What to produce: The lines below from the one with "[(24,71),(21,99),(29,100),(30,88),(34,88),(35,71),(24,71)]" up to and including the one with "[(5,155),(5,186),(22,187),(22,184),(21,163),(21,156),(5,155)]" are what you should set down, exactly and without pictures.

Records from a dataset
Content starts

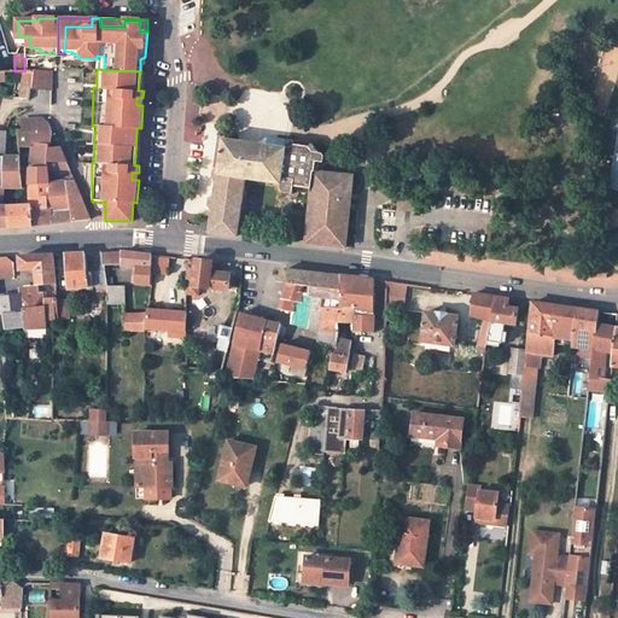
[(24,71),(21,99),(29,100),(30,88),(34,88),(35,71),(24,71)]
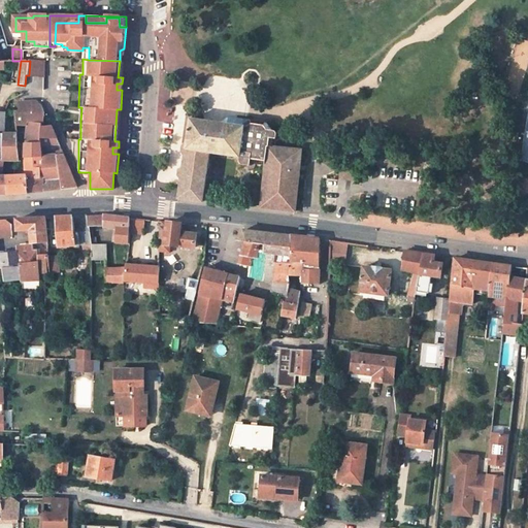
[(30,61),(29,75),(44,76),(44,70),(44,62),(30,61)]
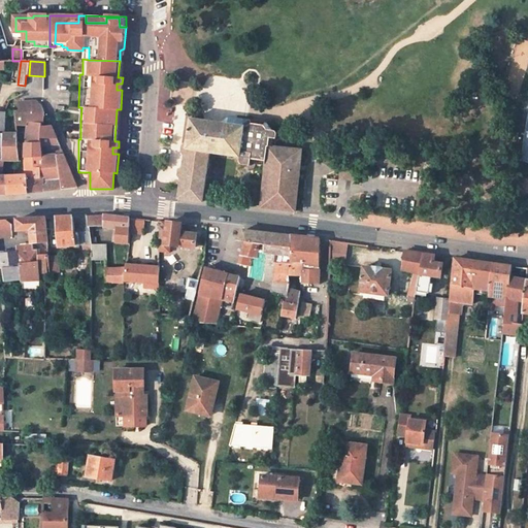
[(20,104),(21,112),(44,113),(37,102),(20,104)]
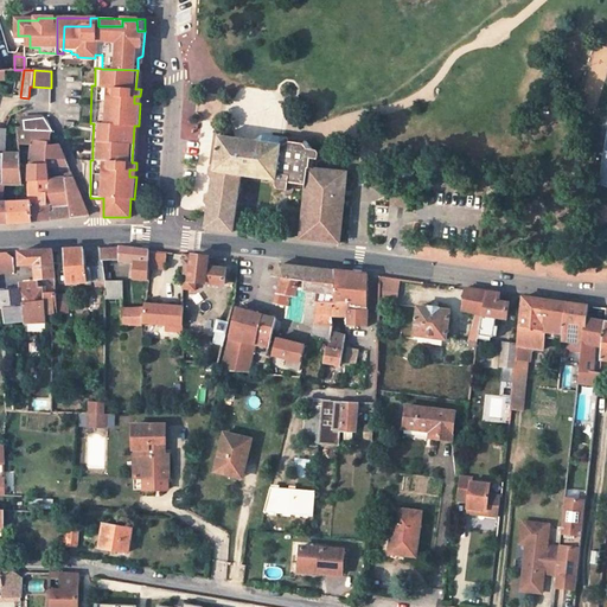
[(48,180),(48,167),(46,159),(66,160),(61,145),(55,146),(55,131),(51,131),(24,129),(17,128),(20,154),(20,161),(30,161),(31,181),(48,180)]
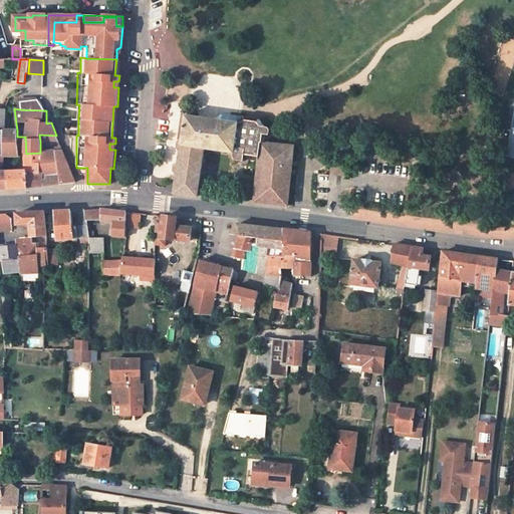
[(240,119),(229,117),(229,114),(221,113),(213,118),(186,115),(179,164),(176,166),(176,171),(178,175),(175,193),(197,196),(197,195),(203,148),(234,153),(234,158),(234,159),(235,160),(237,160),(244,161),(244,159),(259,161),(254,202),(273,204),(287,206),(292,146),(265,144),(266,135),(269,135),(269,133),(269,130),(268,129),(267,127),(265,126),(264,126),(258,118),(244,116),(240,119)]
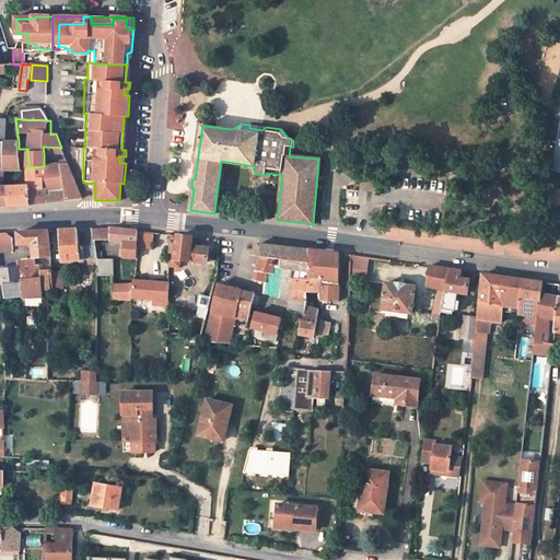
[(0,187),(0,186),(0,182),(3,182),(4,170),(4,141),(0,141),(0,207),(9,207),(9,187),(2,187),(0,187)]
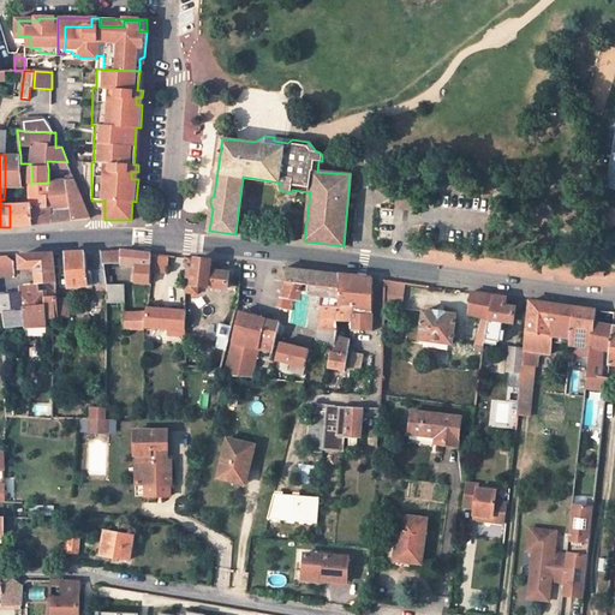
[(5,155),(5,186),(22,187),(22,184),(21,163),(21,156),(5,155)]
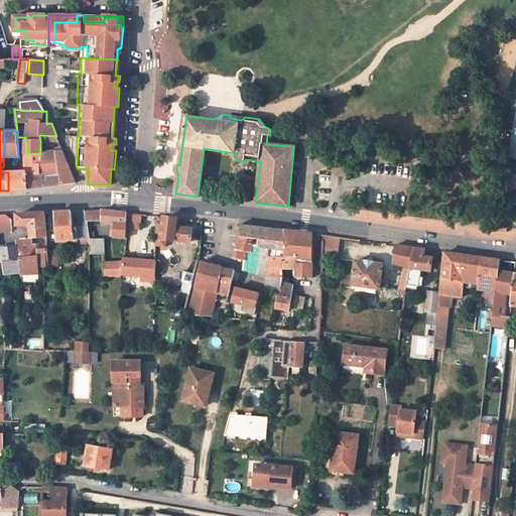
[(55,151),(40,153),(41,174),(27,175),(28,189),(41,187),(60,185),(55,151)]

Content ends
Content starts

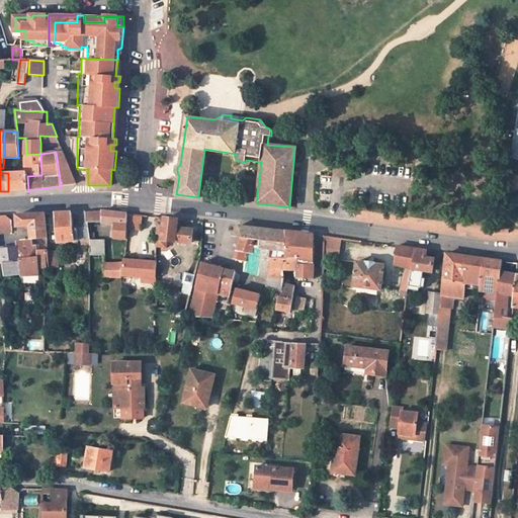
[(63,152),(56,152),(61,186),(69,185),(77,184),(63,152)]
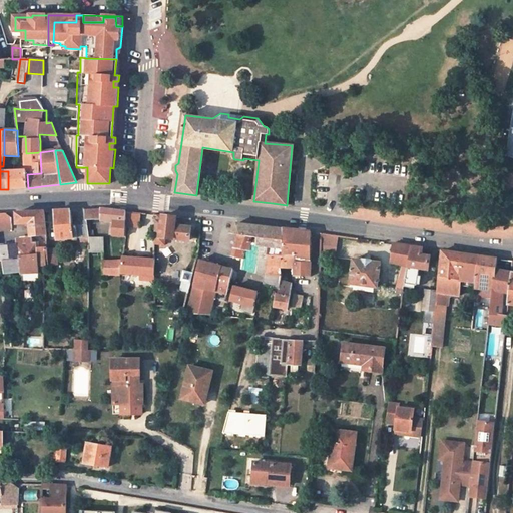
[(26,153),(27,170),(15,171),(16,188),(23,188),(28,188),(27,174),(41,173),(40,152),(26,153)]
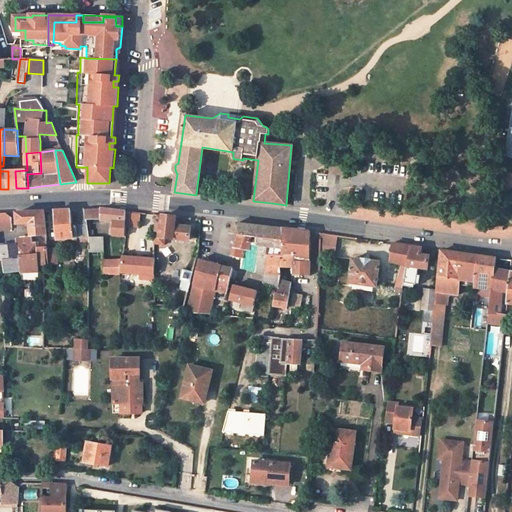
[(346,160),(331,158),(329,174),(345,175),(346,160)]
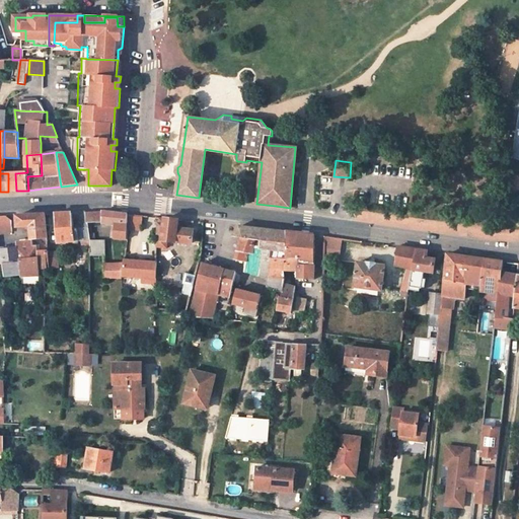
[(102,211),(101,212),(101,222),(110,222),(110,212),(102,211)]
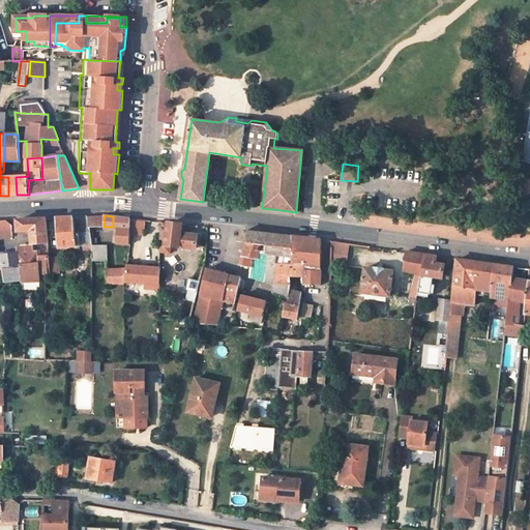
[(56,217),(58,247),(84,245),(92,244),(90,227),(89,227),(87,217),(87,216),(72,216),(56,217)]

Content ends

Your response:
[(24,71),(21,99),(29,100),(30,88),(34,88),(35,71),(24,71)]
[(30,61),(29,75),(44,76),(44,70),(44,62),(30,61)]
[(20,104),(21,112),(44,113),(37,102),(20,104)]
[(48,180),(48,167),(46,159),(66,160),(61,145),(55,146),(55,131),(51,131),(24,129),(17,128),(20,154),(20,161),(30,161),(31,181),(48,180)]
[(240,119),(229,117),(229,114),(221,113),(213,118),(186,115),(179,164),(176,166),(176,171),(178,175),(175,193),(197,196),(197,195),(203,148),(234,153),(234,158),(234,159),(235,160),(237,160),(244,161),(244,159),(259,161),(254,202),(273,204),(287,206),(292,146),(265,144),(266,135),(269,135),(269,133),(269,130),(268,129),(267,127),(265,126),(264,126),(258,118),(244,116),(240,119)]
[(0,187),(0,186),(0,182),(3,182),(4,170),(4,141),(0,141),(0,207),(9,207),(9,187),(2,187),(0,187)]
[(5,155),(5,186),(22,187),(22,184),(21,163),(21,156),(5,155)]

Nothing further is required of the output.